Before-and-after object lists:
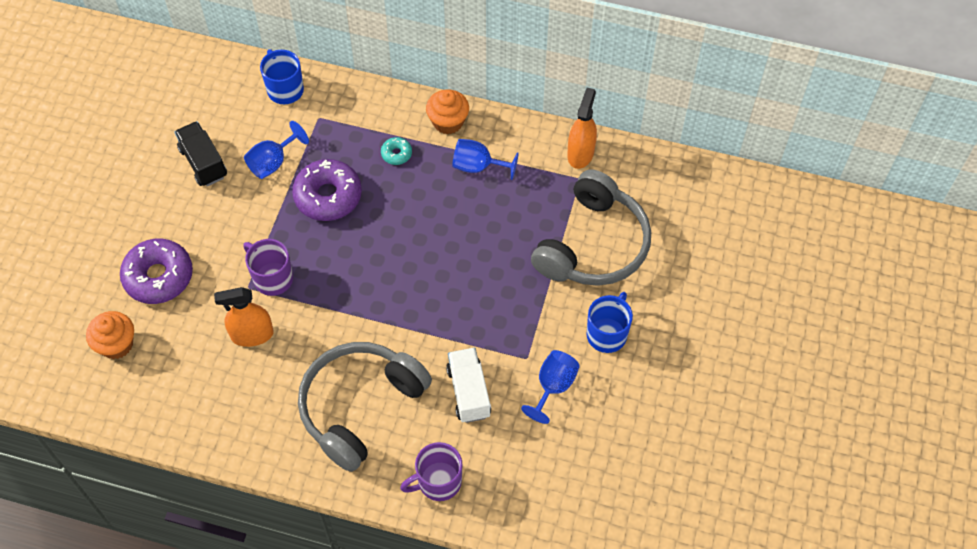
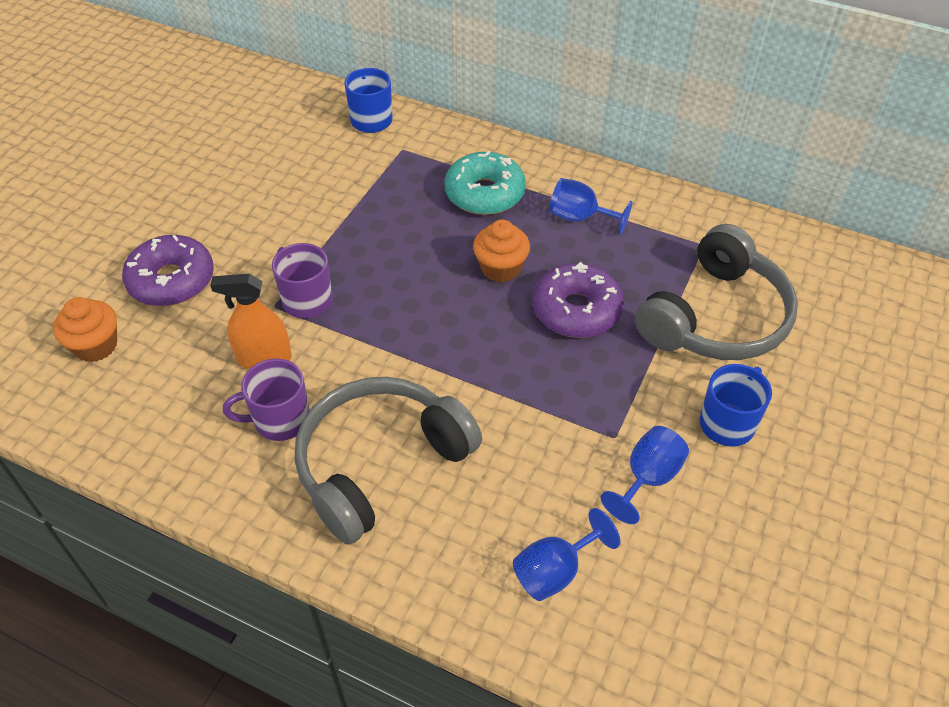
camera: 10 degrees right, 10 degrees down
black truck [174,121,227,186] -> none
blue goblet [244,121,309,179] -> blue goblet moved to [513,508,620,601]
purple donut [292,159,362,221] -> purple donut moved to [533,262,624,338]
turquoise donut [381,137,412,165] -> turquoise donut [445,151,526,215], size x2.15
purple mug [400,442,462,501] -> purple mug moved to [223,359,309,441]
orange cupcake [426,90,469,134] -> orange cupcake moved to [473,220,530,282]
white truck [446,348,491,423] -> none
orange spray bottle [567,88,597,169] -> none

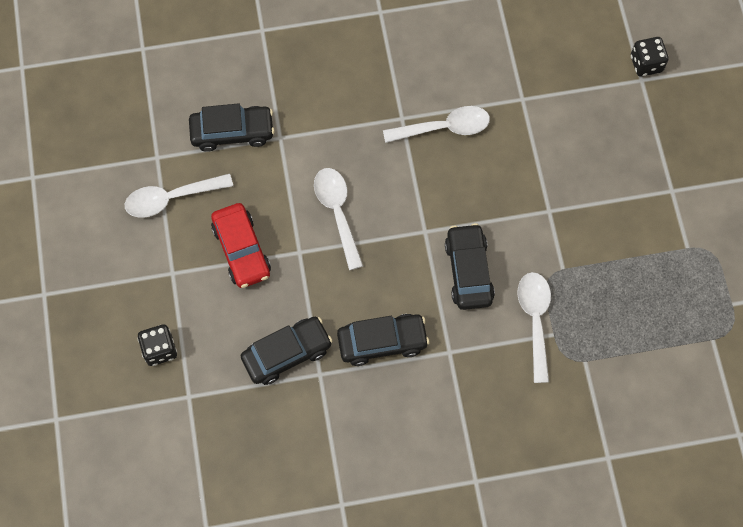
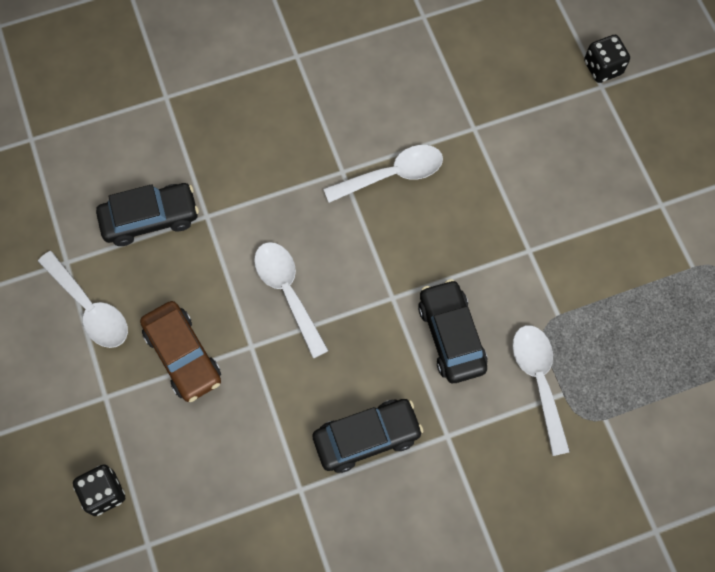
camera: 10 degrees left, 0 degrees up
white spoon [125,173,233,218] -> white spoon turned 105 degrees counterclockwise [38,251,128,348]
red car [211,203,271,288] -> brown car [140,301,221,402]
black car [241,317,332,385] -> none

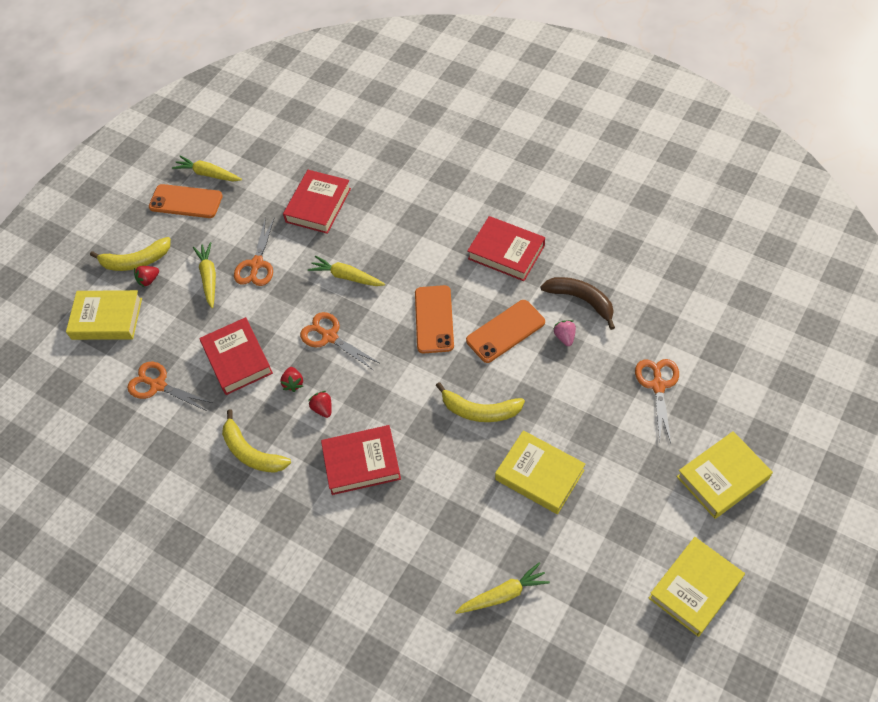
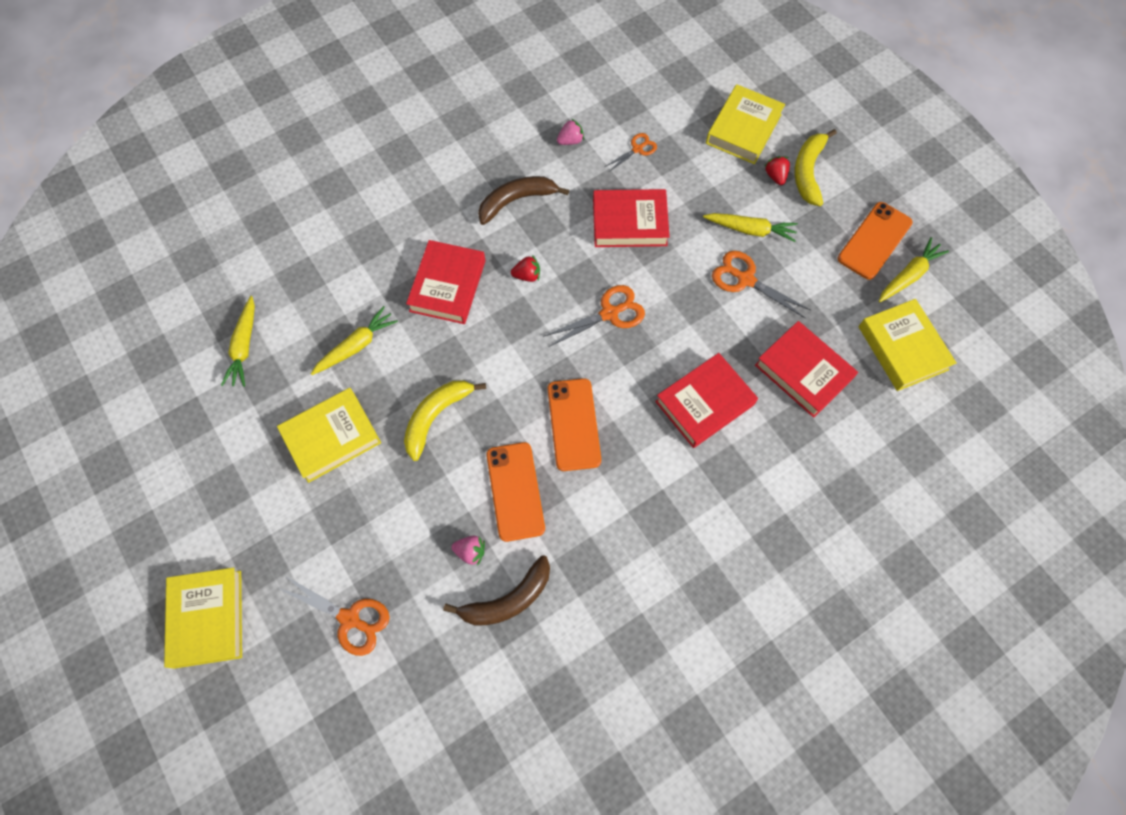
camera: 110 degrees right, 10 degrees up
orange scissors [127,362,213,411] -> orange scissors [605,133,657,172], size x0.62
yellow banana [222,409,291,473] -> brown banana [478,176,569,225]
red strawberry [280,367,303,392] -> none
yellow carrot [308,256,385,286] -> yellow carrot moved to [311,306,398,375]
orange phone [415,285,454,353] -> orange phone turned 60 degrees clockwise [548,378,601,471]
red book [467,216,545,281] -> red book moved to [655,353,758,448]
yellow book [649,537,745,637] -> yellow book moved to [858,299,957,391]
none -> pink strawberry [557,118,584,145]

TASK BRIEF: Working from the records above, tally the lines that contain "black" and give only the total.

EXERCISE SOLUTION: 2